### [Requirements]
Return these lines unchanged.
□ □ □ □ □
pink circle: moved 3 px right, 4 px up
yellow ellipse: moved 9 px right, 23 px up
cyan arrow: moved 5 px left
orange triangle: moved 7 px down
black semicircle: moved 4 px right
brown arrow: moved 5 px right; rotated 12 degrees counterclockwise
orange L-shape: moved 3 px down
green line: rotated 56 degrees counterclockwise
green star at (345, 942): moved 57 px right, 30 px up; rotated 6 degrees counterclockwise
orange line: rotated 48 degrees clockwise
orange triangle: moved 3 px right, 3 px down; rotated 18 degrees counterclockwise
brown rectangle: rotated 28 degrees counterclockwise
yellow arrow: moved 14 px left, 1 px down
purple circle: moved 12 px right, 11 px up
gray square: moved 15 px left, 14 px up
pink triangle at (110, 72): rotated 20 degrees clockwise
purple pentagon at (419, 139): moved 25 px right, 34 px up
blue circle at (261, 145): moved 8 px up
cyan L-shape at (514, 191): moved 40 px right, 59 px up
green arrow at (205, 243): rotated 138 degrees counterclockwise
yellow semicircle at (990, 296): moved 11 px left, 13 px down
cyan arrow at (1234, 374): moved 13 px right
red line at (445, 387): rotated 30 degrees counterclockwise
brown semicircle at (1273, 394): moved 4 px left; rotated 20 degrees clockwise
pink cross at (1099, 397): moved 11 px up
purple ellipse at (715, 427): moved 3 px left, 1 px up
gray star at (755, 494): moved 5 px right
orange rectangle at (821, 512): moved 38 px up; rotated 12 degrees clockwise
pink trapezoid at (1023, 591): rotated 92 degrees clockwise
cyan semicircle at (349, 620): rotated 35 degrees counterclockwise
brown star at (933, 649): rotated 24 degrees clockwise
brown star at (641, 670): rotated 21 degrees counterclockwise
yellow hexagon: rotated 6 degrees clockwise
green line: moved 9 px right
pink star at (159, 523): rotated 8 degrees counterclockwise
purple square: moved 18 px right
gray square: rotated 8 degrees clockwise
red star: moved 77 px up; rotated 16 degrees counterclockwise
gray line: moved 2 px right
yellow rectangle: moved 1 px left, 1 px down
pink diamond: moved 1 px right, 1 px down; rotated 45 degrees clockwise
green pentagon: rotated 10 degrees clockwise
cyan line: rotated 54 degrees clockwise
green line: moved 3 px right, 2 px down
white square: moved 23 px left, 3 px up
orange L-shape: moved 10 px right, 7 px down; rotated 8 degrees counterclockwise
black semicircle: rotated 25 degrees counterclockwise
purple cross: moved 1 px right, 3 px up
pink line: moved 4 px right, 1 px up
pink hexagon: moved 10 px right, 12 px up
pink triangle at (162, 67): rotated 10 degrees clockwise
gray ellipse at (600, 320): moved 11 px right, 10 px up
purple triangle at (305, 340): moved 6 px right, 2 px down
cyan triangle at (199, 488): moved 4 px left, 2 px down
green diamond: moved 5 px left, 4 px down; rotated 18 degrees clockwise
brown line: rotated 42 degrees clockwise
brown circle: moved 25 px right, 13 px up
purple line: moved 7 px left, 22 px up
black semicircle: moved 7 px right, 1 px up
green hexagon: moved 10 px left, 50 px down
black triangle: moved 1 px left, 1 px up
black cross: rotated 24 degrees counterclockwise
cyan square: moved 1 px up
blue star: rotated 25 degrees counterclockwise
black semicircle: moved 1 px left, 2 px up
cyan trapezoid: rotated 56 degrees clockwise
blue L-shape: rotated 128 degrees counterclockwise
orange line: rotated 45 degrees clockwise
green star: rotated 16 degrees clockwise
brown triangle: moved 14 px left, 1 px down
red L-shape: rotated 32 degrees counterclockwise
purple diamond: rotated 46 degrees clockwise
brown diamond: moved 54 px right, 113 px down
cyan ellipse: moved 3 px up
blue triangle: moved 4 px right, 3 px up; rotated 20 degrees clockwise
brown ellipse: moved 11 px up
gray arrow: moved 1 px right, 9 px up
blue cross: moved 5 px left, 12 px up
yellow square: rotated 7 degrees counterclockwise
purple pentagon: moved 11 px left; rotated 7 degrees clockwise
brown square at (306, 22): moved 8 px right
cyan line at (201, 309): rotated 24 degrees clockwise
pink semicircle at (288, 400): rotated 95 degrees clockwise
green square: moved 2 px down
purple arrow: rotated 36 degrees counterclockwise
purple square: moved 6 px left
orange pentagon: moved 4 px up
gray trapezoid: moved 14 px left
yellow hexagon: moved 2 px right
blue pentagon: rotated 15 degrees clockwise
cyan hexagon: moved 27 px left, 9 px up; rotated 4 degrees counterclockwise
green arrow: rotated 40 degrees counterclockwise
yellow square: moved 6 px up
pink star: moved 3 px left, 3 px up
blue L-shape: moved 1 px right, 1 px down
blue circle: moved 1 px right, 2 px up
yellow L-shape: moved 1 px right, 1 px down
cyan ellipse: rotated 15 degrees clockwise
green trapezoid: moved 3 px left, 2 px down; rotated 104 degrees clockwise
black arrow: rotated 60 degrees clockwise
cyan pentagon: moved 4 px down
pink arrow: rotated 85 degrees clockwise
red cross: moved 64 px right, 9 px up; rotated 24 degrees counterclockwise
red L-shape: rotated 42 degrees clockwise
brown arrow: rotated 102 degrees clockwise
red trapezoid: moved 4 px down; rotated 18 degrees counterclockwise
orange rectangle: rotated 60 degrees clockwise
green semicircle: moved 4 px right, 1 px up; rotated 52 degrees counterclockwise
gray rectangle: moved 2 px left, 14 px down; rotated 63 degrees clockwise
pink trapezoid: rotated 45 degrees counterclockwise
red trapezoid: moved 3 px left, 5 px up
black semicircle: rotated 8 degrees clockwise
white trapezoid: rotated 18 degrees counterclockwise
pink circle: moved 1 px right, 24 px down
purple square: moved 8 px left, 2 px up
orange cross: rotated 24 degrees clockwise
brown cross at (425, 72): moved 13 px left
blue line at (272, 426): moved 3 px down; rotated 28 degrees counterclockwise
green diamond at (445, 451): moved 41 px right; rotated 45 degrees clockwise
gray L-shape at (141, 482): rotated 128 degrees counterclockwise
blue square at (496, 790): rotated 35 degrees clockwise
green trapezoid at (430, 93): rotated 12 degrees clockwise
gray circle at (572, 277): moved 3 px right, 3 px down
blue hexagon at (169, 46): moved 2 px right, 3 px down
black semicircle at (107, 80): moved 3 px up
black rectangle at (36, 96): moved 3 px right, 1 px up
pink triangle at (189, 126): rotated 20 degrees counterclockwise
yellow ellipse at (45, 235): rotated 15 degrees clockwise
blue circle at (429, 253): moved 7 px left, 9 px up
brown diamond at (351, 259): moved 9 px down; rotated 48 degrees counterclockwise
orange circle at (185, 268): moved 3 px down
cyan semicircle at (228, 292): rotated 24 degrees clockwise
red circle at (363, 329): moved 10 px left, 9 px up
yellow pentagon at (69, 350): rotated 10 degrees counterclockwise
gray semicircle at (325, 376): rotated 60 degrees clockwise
□ □ □ □ □
### [Response]
pink circle: moved 3 px right, 4 px up
yellow ellipse: moved 9 px right, 23 px up
cyan arrow: moved 5 px left
orange triangle: moved 7 px down
black semicircle: moved 4 px right
brown arrow: moved 5 px right; rotated 12 degrees counterclockwise
orange L-shape: moved 3 px down
green line: rotated 56 degrees counterclockwise
green star at (345, 942): moved 57 px right, 30 px up; rotated 6 degrees counterclockwise
orange line: rotated 48 degrees clockwise
orange triangle: moved 3 px right, 3 px down; rotated 18 degrees counterclockwise
brown rectangle: rotated 28 degrees counterclockwise
yellow arrow: moved 14 px left, 1 px down
purple circle: moved 12 px right, 11 px up
gray square: moved 15 px left, 14 px up
pink triangle at (110, 72): rotated 20 degrees clockwise
purple pentagon at (419, 139): moved 25 px right, 34 px up
blue circle at (261, 145): moved 8 px up
cyan L-shape at (514, 191): moved 40 px right, 59 px up
green arrow at (205, 243): rotated 138 degrees counterclockwise
yellow semicircle at (990, 296): moved 11 px left, 13 px down
cyan arrow at (1234, 374): moved 13 px right
red line at (445, 387): rotated 30 degrees counterclockwise
brown semicircle at (1273, 394): moved 4 px left; rotated 20 degrees clockwise
pink cross at (1099, 397): moved 11 px up
purple ellipse at (715, 427): moved 3 px left, 1 px up
gray star at (755, 494): moved 5 px right
orange rectangle at (821, 512): moved 38 px up; rotated 12 degrees clockwise
pink trapezoid at (1023, 591): rotated 92 degrees clockwise
cyan semicircle at (349, 620): rotated 35 degrees counterclockwise
brown star at (933, 649): rotated 24 degrees clockwise
brown star at (641, 670): rotated 21 degrees counterclockwise
yellow hexagon: rotated 6 degrees clockwise
green line: moved 9 px right
pink star at (159, 523): rotated 8 degrees counterclockwise
purple square: moved 18 px right
gray square: rotated 8 degrees clockwise
red star: moved 77 px up; rotated 16 degrees counterclockwise
gray line: moved 2 px right
yellow rectangle: moved 1 px left, 1 px down
pink diamond: moved 1 px right, 1 px down; rotated 45 degrees clockwise
green pentagon: rotated 10 degrees clockwise
cyan line: rotated 54 degrees clockwise
green line: moved 3 px right, 2 px down
white square: moved 23 px left, 3 px up
orange L-shape: moved 10 px right, 7 px down; rotated 8 degrees counterclockwise
black semicircle: rotated 25 degrees counterclockwise
purple cross: moved 1 px right, 3 px up
pink line: moved 4 px right, 1 px up
pink hexagon: moved 10 px right, 12 px up
pink triangle at (162, 67): rotated 10 degrees clockwise
gray ellipse at (600, 320): moved 11 px right, 10 px up
purple triangle at (305, 340): moved 6 px right, 2 px down
cyan triangle at (199, 488): moved 4 px left, 2 px down
green diamond: moved 5 px left, 4 px down; rotated 18 degrees clockwise
brown line: rotated 42 degrees clockwise
brown circle: moved 25 px right, 13 px up
purple line: moved 7 px left, 22 px up
black semicircle: moved 7 px right, 1 px up
green hexagon: moved 10 px left, 50 px down
black triangle: moved 1 px left, 1 px up
black cross: rotated 24 degrees counterclockwise
cyan square: moved 1 px up
blue star: rotated 25 degrees counterclockwise
black semicircle: moved 1 px left, 2 px up
cyan trapezoid: rotated 56 degrees clockwise
blue L-shape: rotated 128 degrees counterclockwise
orange line: rotated 45 degrees clockwise
green star: rotated 16 degrees clockwise
brown triangle: moved 14 px left, 1 px down
red L-shape: rotated 32 degrees counterclockwise
purple diamond: rotated 46 degrees clockwise
brown diamond: moved 54 px right, 113 px down
cyan ellipse: moved 3 px up
blue triangle: moved 4 px right, 3 px up; rotated 20 degrees clockwise
brown ellipse: moved 11 px up
gray arrow: moved 1 px right, 9 px up
blue cross: moved 5 px left, 12 px up
yellow square: rotated 7 degrees counterclockwise
purple pentagon: moved 11 px left; rotated 7 degrees clockwise
brown square at (306, 22): moved 8 px right
cyan line at (201, 309): rotated 24 degrees clockwise
pink semicircle at (288, 400): rotated 95 degrees clockwise
green square: moved 2 px down
purple arrow: rotated 36 degrees counterclockwise
purple square: moved 6 px left
orange pentagon: moved 4 px up
gray trapezoid: moved 14 px left
yellow hexagon: moved 2 px right
blue pentagon: rotated 15 degrees clockwise
cyan hexagon: moved 27 px left, 9 px up; rotated 4 degrees counterclockwise
green arrow: rotated 40 degrees counterclockwise
yellow square: moved 6 px up
pink star: moved 3 px left, 3 px up
blue L-shape: moved 1 px right, 1 px down
blue circle: moved 1 px right, 2 px up
yellow L-shape: moved 1 px right, 1 px down
cyan ellipse: rotated 15 degrees clockwise
green trapezoid: moved 3 px left, 2 px down; rotated 104 degrees clockwise
black arrow: rotated 60 degrees clockwise
cyan pentagon: moved 4 px down
pink arrow: rotated 85 degrees clockwise
red cross: moved 64 px right, 9 px up; rotated 24 degrees counterclockwise
red L-shape: rotated 42 degrees clockwise
brown arrow: rotated 102 degrees clockwise
red trapezoid: moved 4 px down; rotated 18 degrees counterclockwise
orange rectangle: rotated 60 degrees clockwise
green semicircle: moved 4 px right, 1 px up; rotated 52 degrees counterclockwise
gray rectangle: moved 2 px left, 14 px down; rotated 63 degrees clockwise
pink trapezoid: rotated 45 degrees counterclockwise
red trapezoid: moved 3 px left, 5 px up
black semicircle: rotated 8 degrees clockwise
white trapezoid: rotated 18 degrees counterclockwise
pink circle: moved 1 px right, 24 px down
purple square: moved 8 px left, 2 px up
orange cross: rotated 24 degrees clockwise
brown cross at (425, 72): moved 13 px left
blue line at (272, 426): moved 3 px down; rotated 28 degrees counterclockwise
green diamond at (445, 451): moved 41 px right; rotated 45 degrees clockwise
gray L-shape at (141, 482): rotated 128 degrees counterclockwise
blue square at (496, 790): rotated 35 degrees clockwise
green trapezoid at (430, 93): rotated 12 degrees clockwise
gray circle at (572, 277): moved 3 px right, 3 px down
blue hexagon at (169, 46): moved 2 px right, 3 px down
black semicircle at (107, 80): moved 3 px up
black rectangle at (36, 96): moved 3 px right, 1 px up
pink triangle at (189, 126): rotated 20 degrees counterclockwise
yellow ellipse at (45, 235): rotated 15 degrees clockwise
blue circle at (429, 253): moved 7 px left, 9 px up
brown diamond at (351, 259): moved 9 px down; rotated 48 degrees counterclockwise
orange circle at (185, 268): moved 3 px down
cyan semicircle at (228, 292): rotated 24 degrees clockwise
red circle at (363, 329): moved 10 px left, 9 px up
yellow pentagon at (69, 350): rotated 10 degrees counterclockwise
gray semicircle at (325, 376): rotated 60 degrees clockwise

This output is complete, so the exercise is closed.